[RECORDS FOR THE TASK]
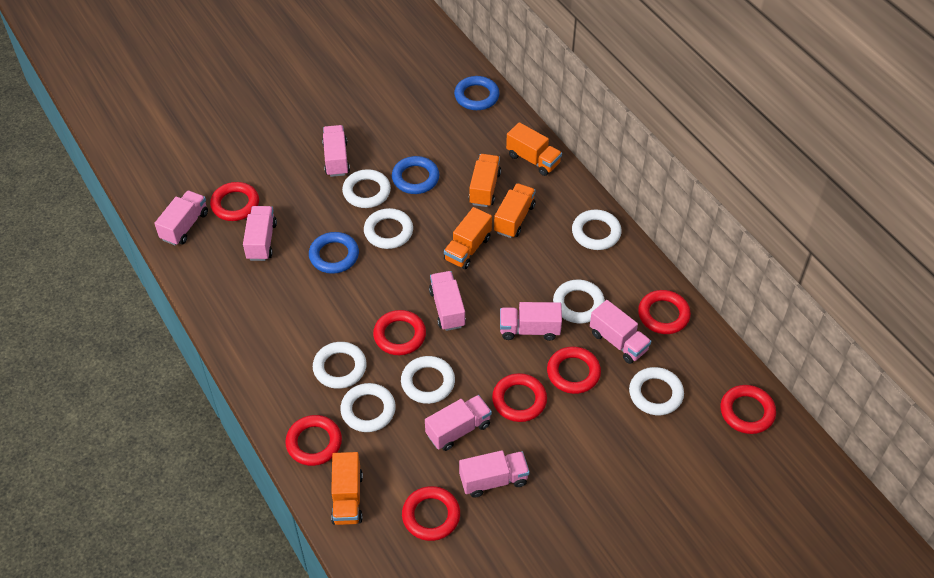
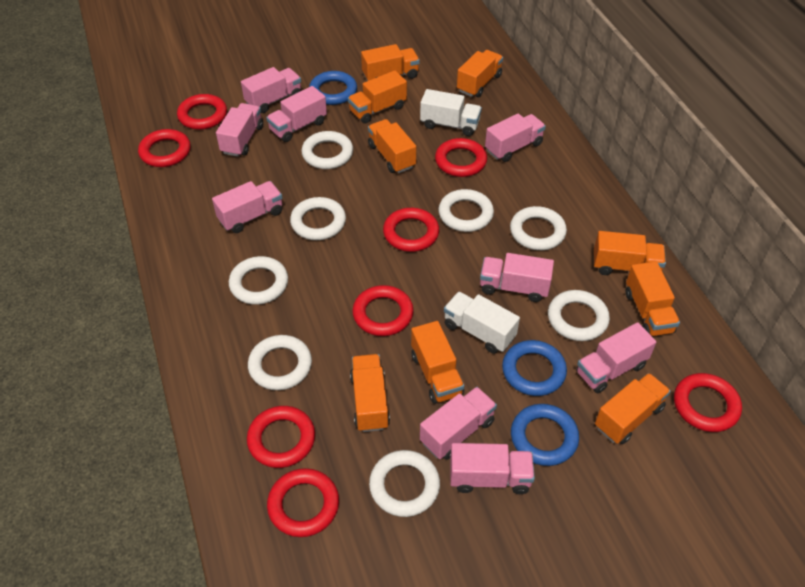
orange truck: 5 -> 9
pink truck: 8 -> 9
white truck: 0 -> 2

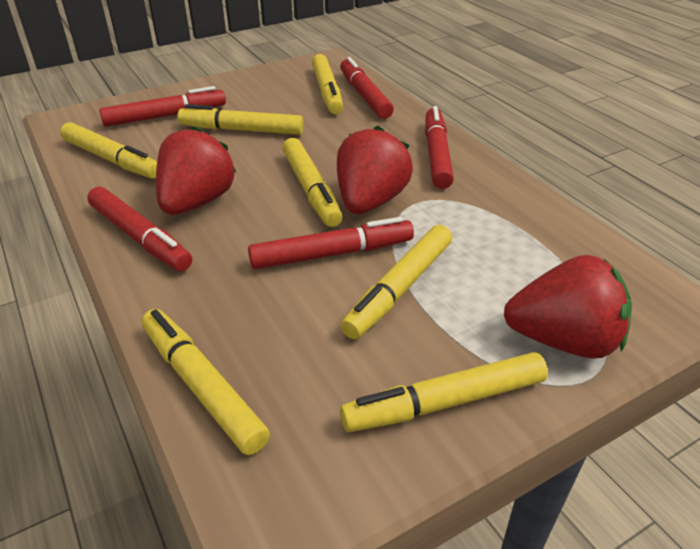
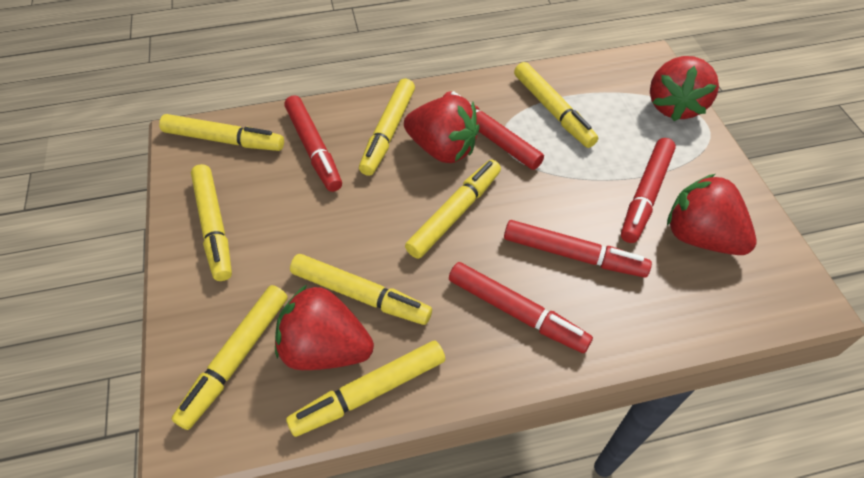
red strawberry: 3 -> 4
yellow marker: 7 -> 8

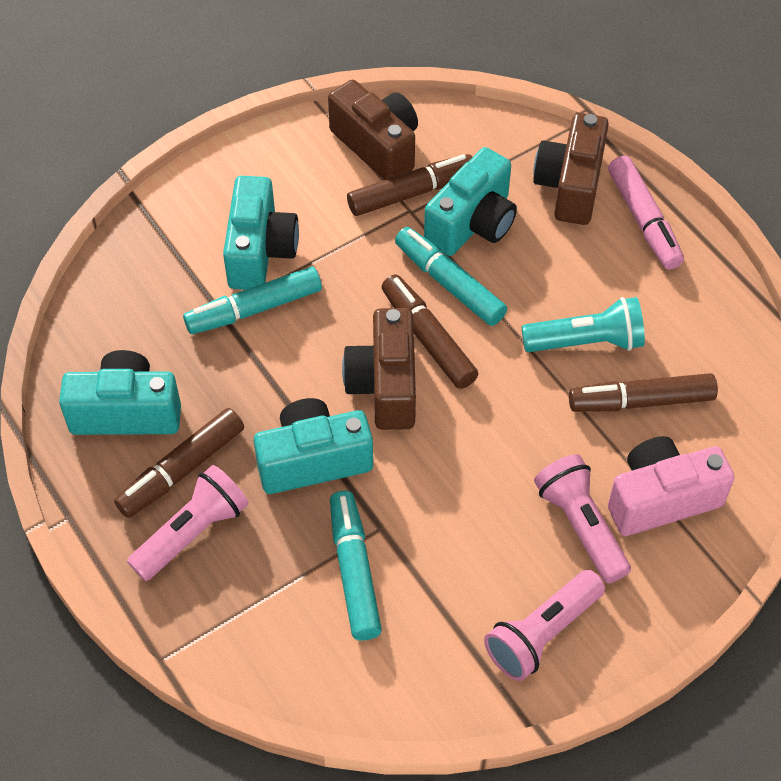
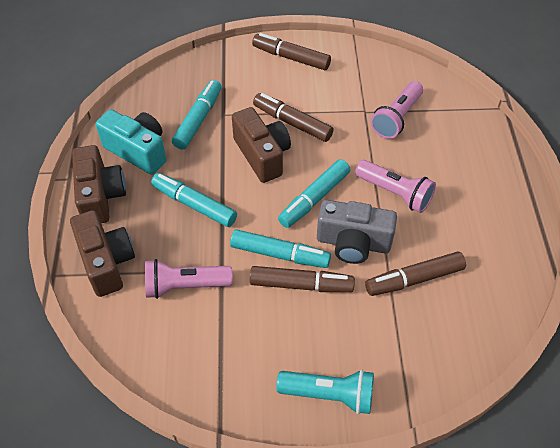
grey camera: 0 -> 1
pink camera: 1 -> 0
pink marker: 1 -> 0
turquoise camera: 4 -> 1
turquoise marker: 3 -> 4

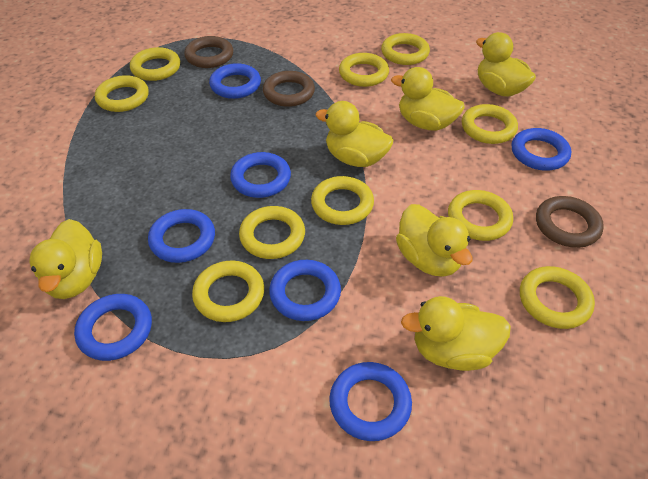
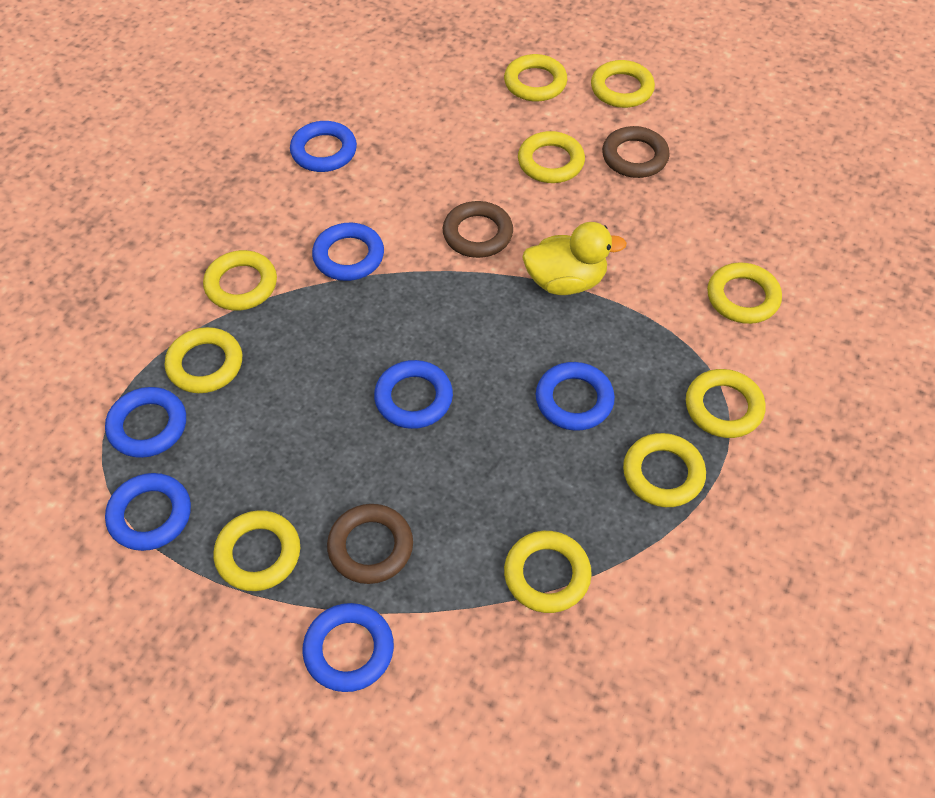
yellow duck: 6 -> 1

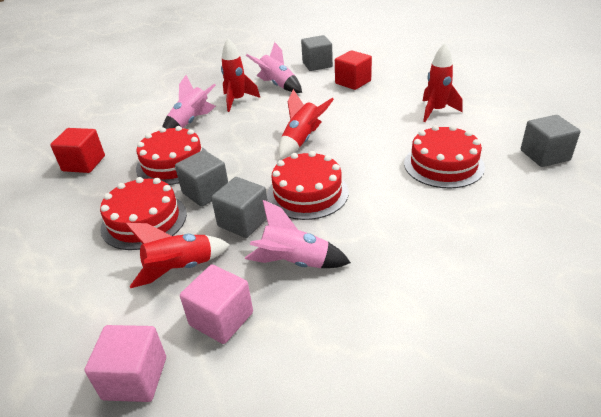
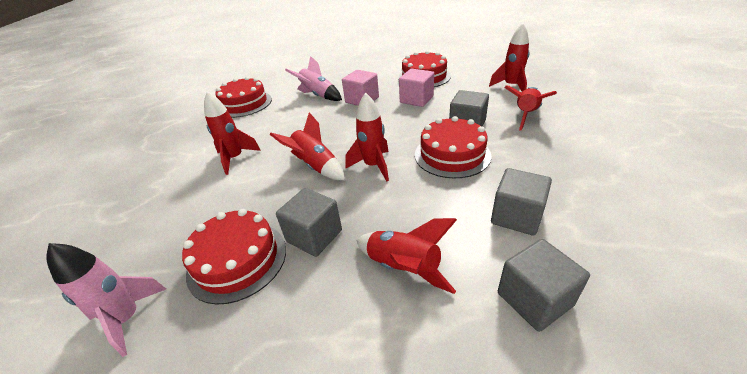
pink rocket: 3 -> 2
red cube: 2 -> 0
red rocket: 4 -> 6

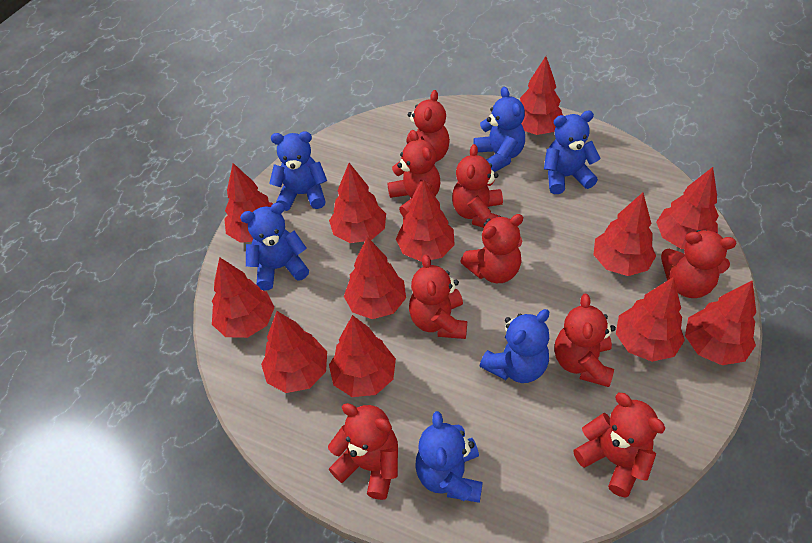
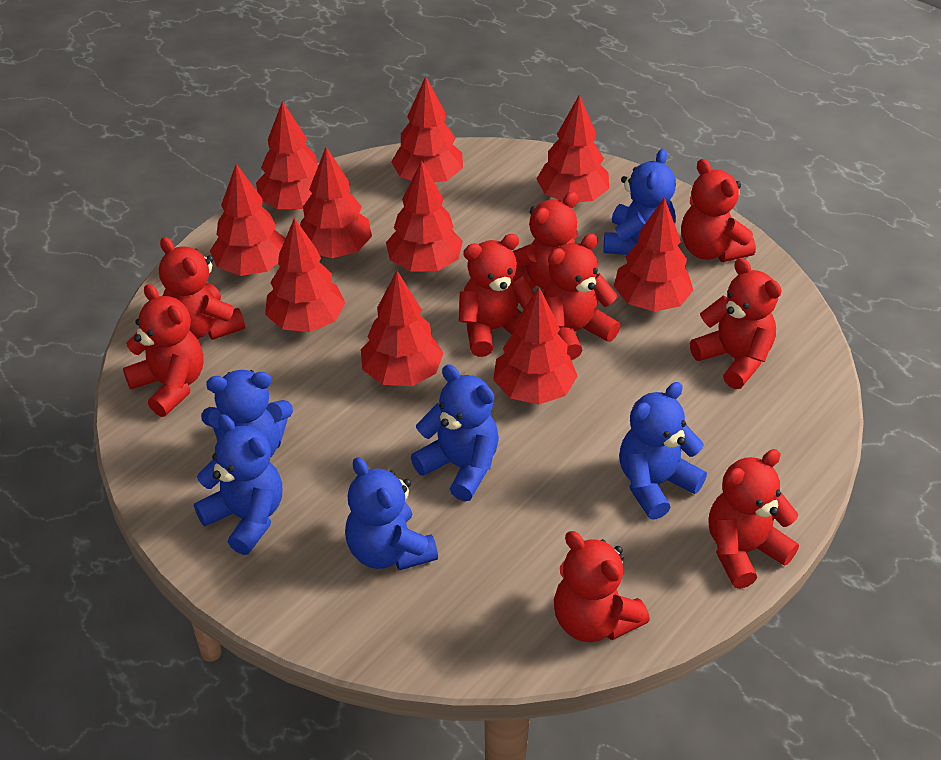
red tree: 12 -> 10

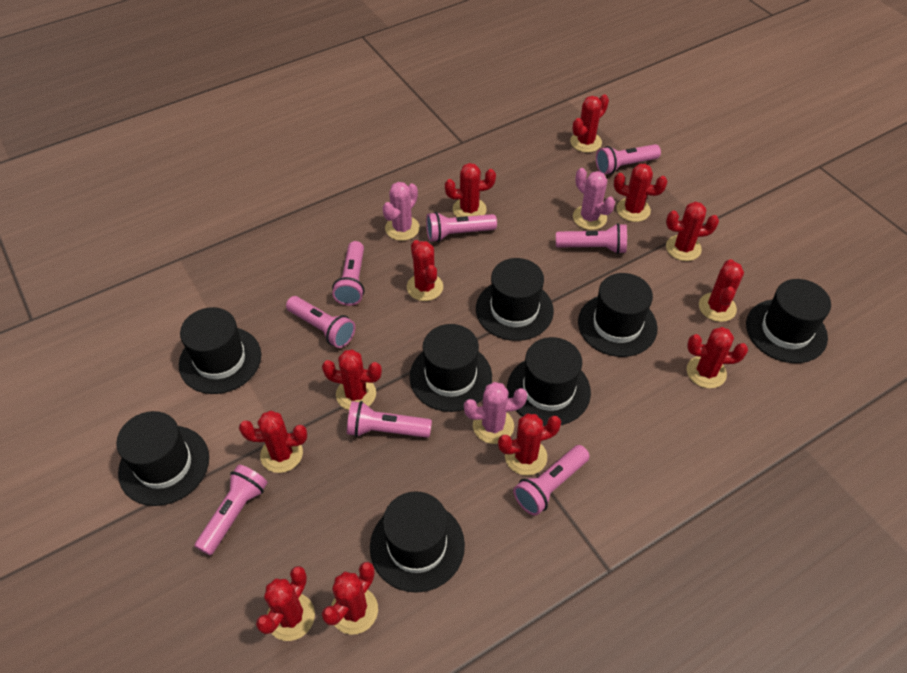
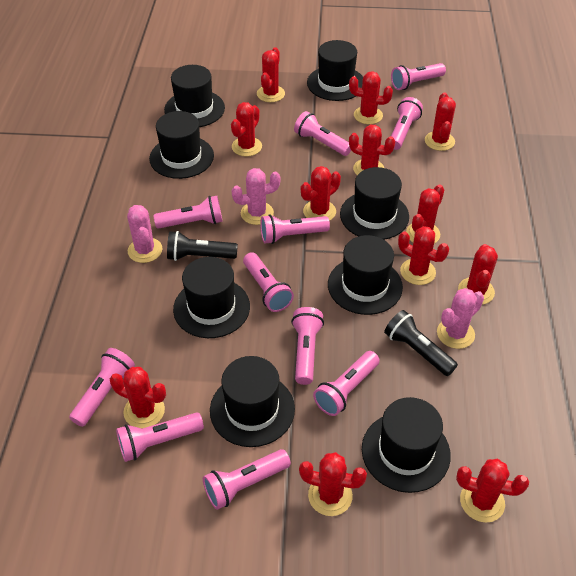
black flashlight: 0 -> 2
pink flashlight: 8 -> 11

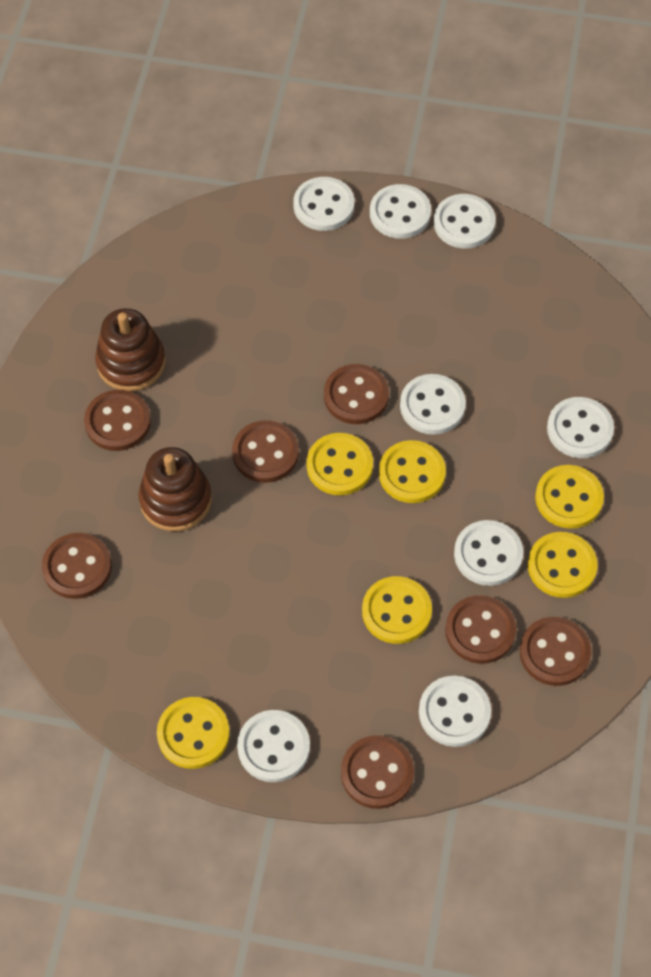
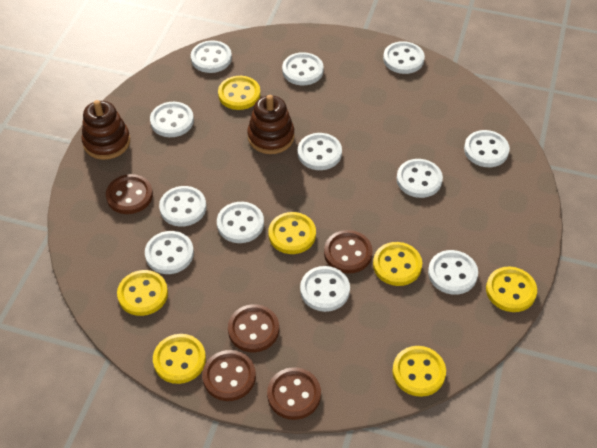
brown button: 7 -> 5
white button: 8 -> 12
yellow button: 6 -> 7

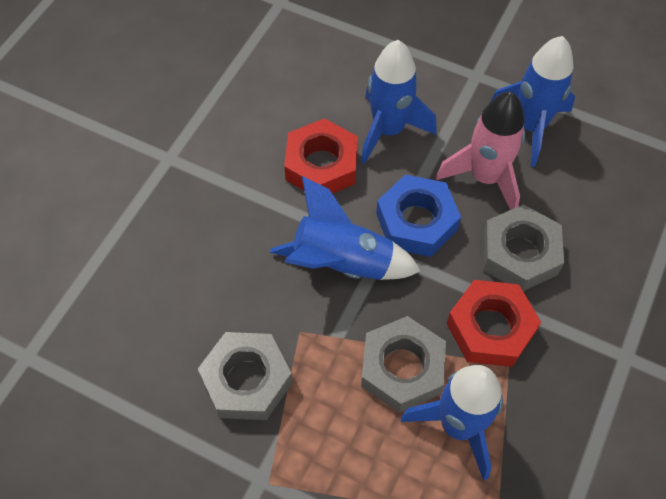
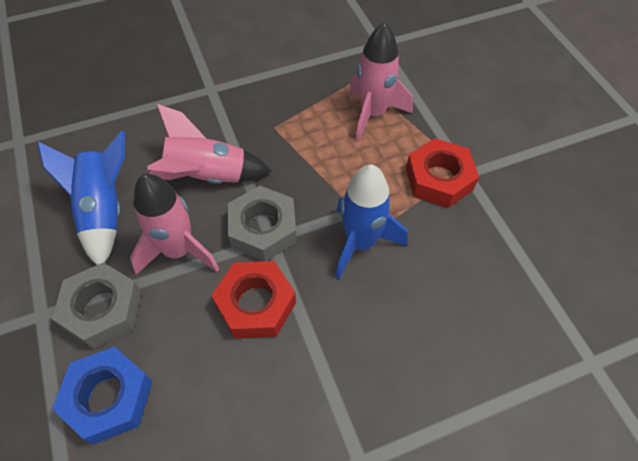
blue rocket: 4 -> 2
grey nut: 3 -> 2
pink rocket: 1 -> 3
[/RECORDS FOR THE TASK]
WORK ITEM:
Print every entry above again without changing a word, and omit the pictures.

RESPONSE BOX:
orange truck: 5 -> 9
pink truck: 8 -> 9
white truck: 0 -> 2

red strawberry: 3 -> 4
yellow marker: 7 -> 8

grey camera: 0 -> 1
pink camera: 1 -> 0
pink marker: 1 -> 0
turquoise camera: 4 -> 1
turquoise marker: 3 -> 4

yellow duck: 6 -> 1

pink rocket: 3 -> 2
red cube: 2 -> 0
red rocket: 4 -> 6

red tree: 12 -> 10

black flashlight: 0 -> 2
pink flashlight: 8 -> 11

brown button: 7 -> 5
white button: 8 -> 12
yellow button: 6 -> 7

blue rocket: 4 -> 2
grey nut: 3 -> 2
pink rocket: 1 -> 3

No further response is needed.